• **YOUR GOAL**
The reply should reproduce every line of the data below word for word, minus any images.

────

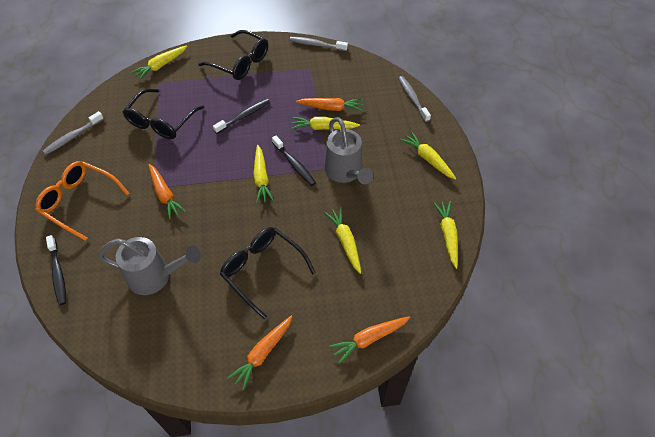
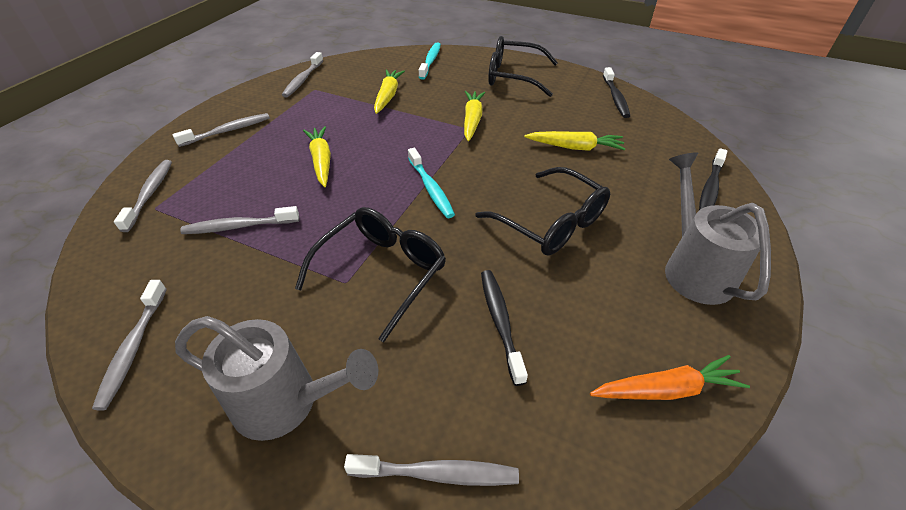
grey toothbrush: 3 -> 6
orange carrot: 4 -> 1
orange glasses: 1 -> 0
turquoise toothbrush: 0 -> 2
yellow carrot: 6 -> 4

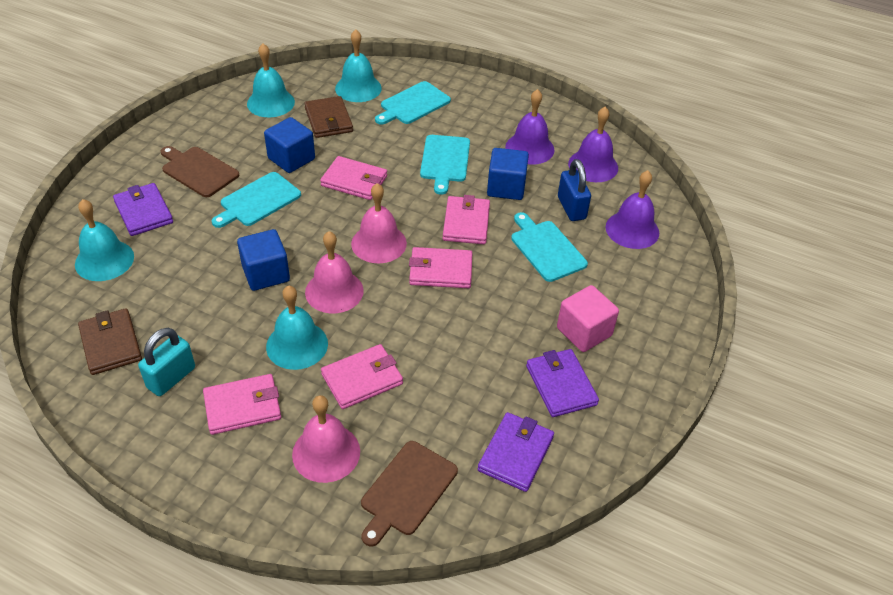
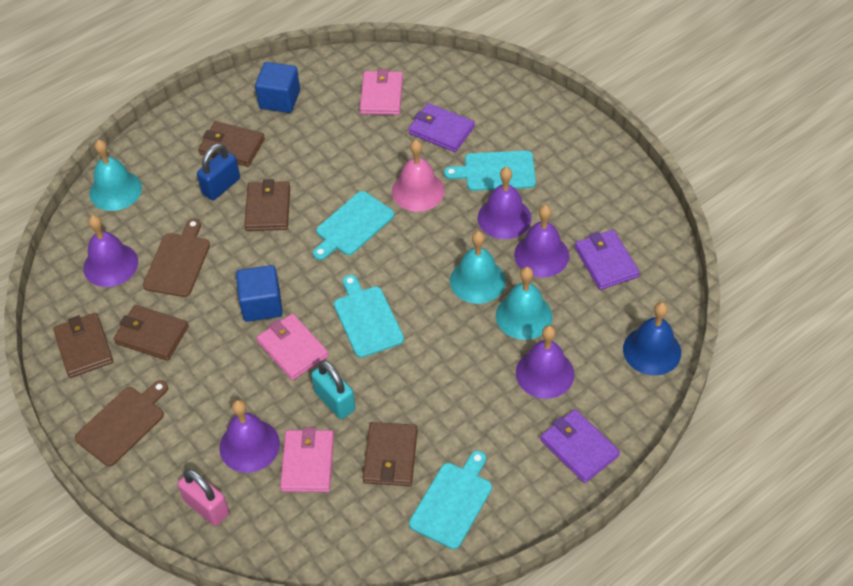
blue bell: 0 -> 1
blue cube: 3 -> 2
brown wallet: 2 -> 5
pink bell: 3 -> 1
pink cube: 1 -> 0
pink padlock: 0 -> 1
pink wallet: 5 -> 3
purple bell: 3 -> 5
turquoise bell: 4 -> 3

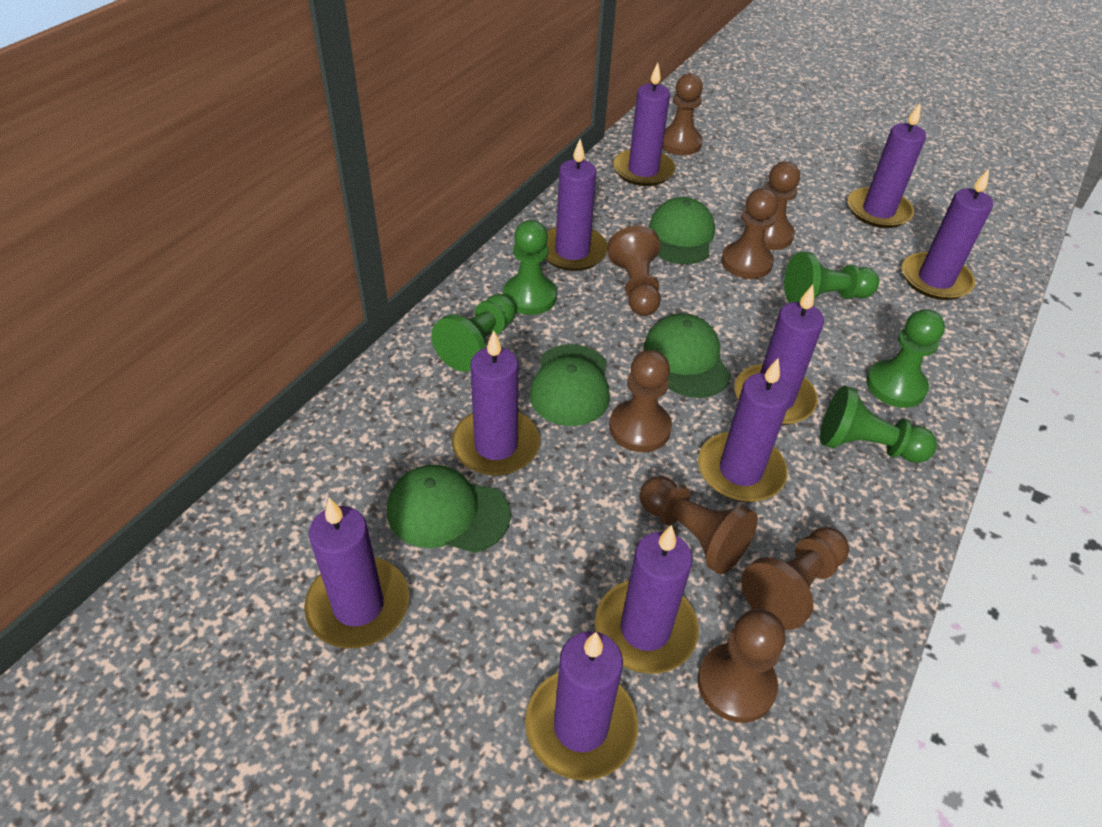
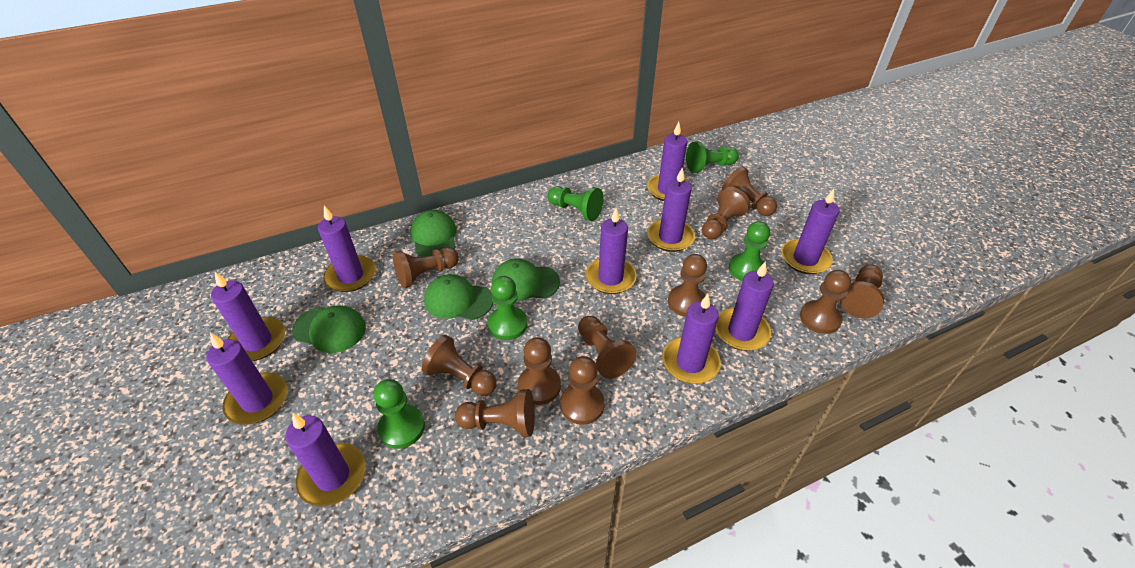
brown pawn: 8 -> 11

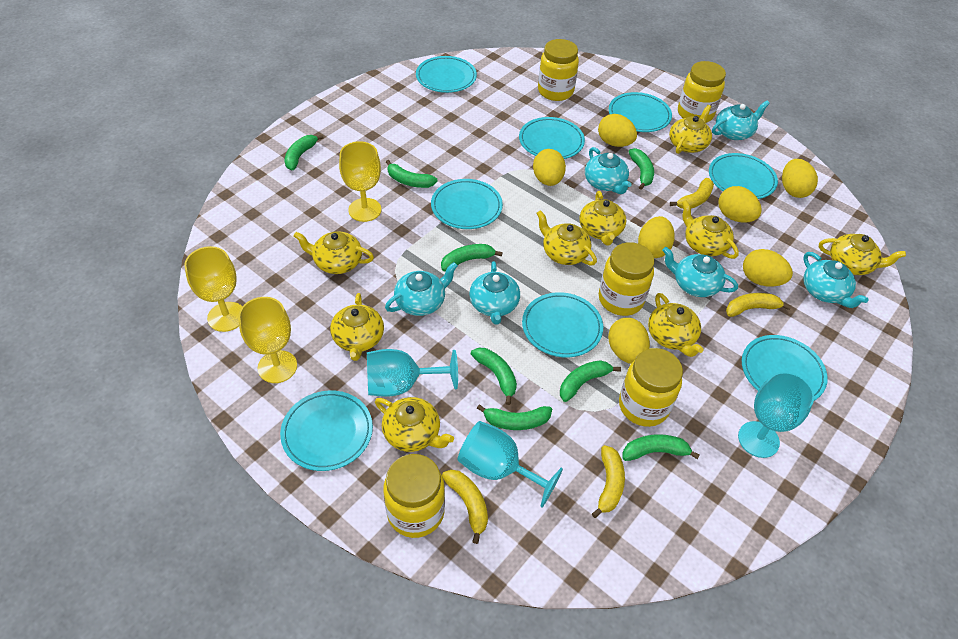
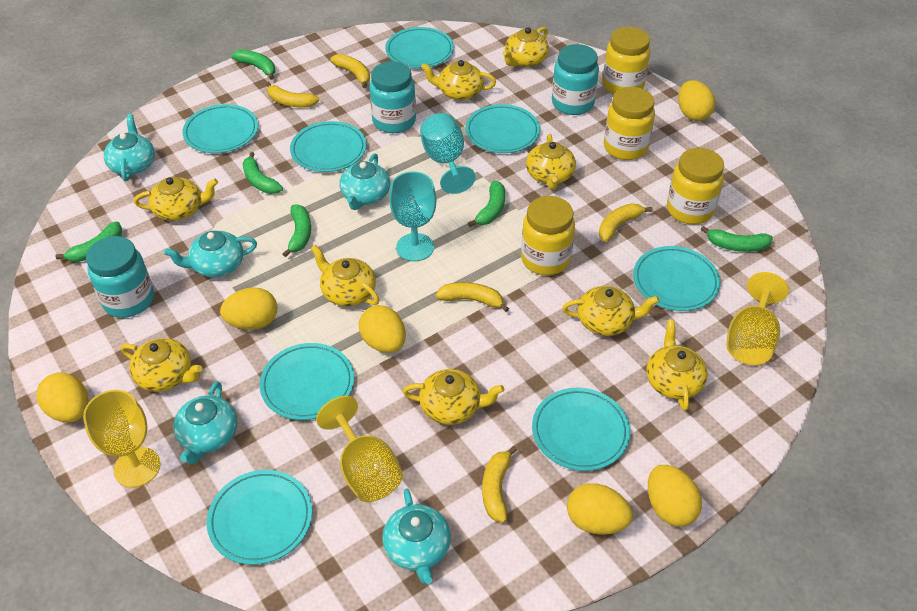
green banana: 8 -> 6
turquoise goblet: 3 -> 2
turquoise jar: 0 -> 3
turquoise teapot: 6 -> 5
yellow banana: 4 -> 5
yellow egg: 7 -> 6
yellow jar: 5 -> 4

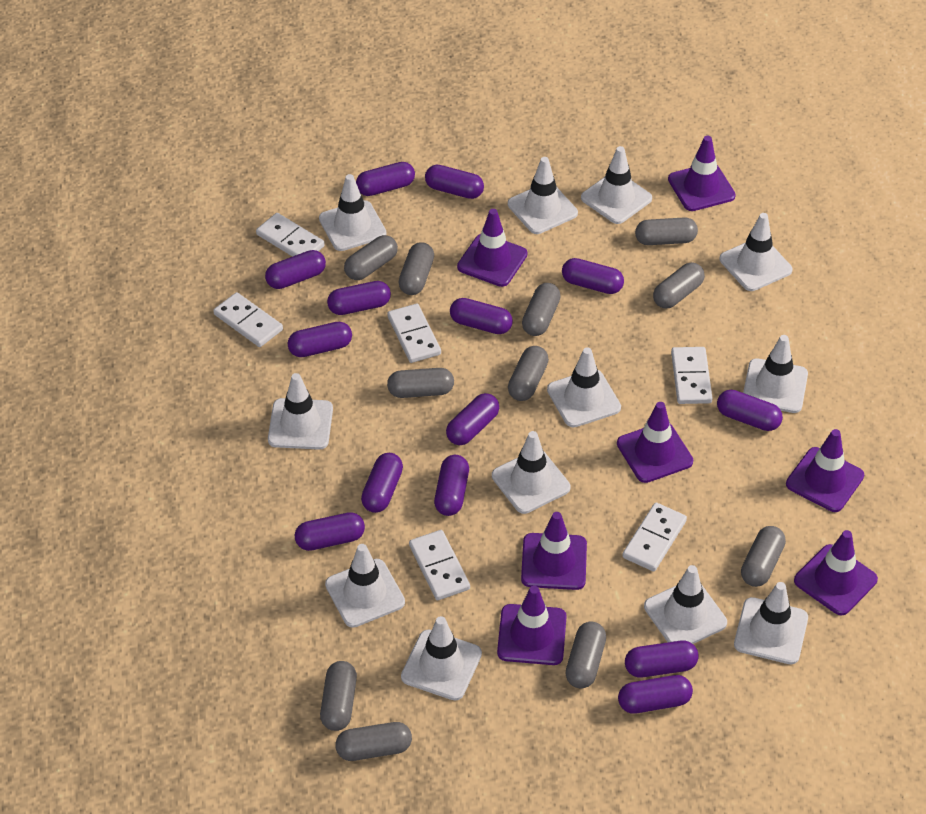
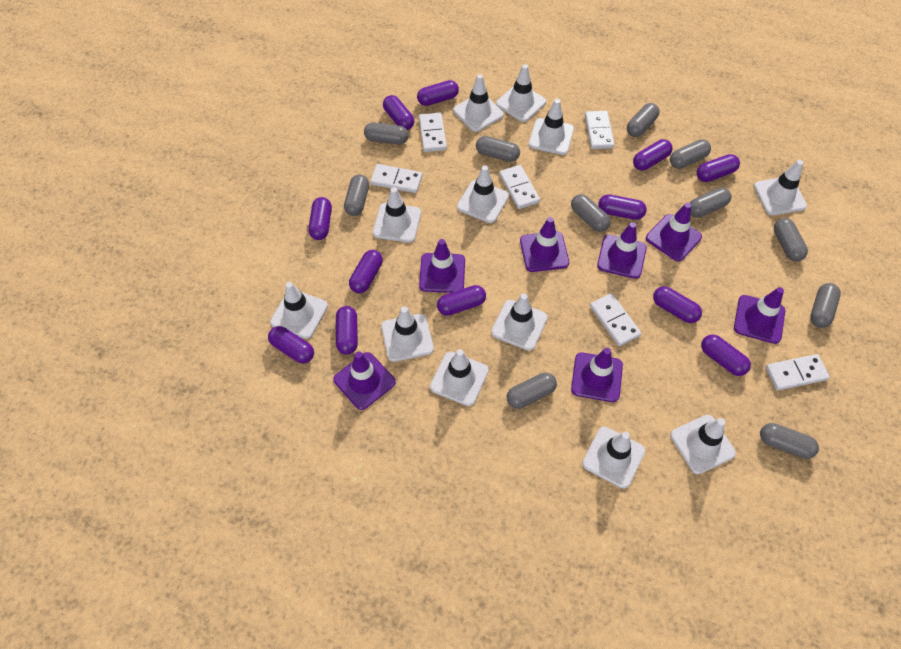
purple capsule: 14 -> 12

────

• **REPLY TO THE EXERCISE**
grey toothbrush: 3 -> 6
orange carrot: 4 -> 1
orange glasses: 1 -> 0
turquoise toothbrush: 0 -> 2
yellow carrot: 6 -> 4

blue bell: 0 -> 1
blue cube: 3 -> 2
brown wallet: 2 -> 5
pink bell: 3 -> 1
pink cube: 1 -> 0
pink padlock: 0 -> 1
pink wallet: 5 -> 3
purple bell: 3 -> 5
turquoise bell: 4 -> 3

brown pawn: 8 -> 11

green banana: 8 -> 6
turquoise goblet: 3 -> 2
turquoise jar: 0 -> 3
turquoise teapot: 6 -> 5
yellow banana: 4 -> 5
yellow egg: 7 -> 6
yellow jar: 5 -> 4

purple capsule: 14 -> 12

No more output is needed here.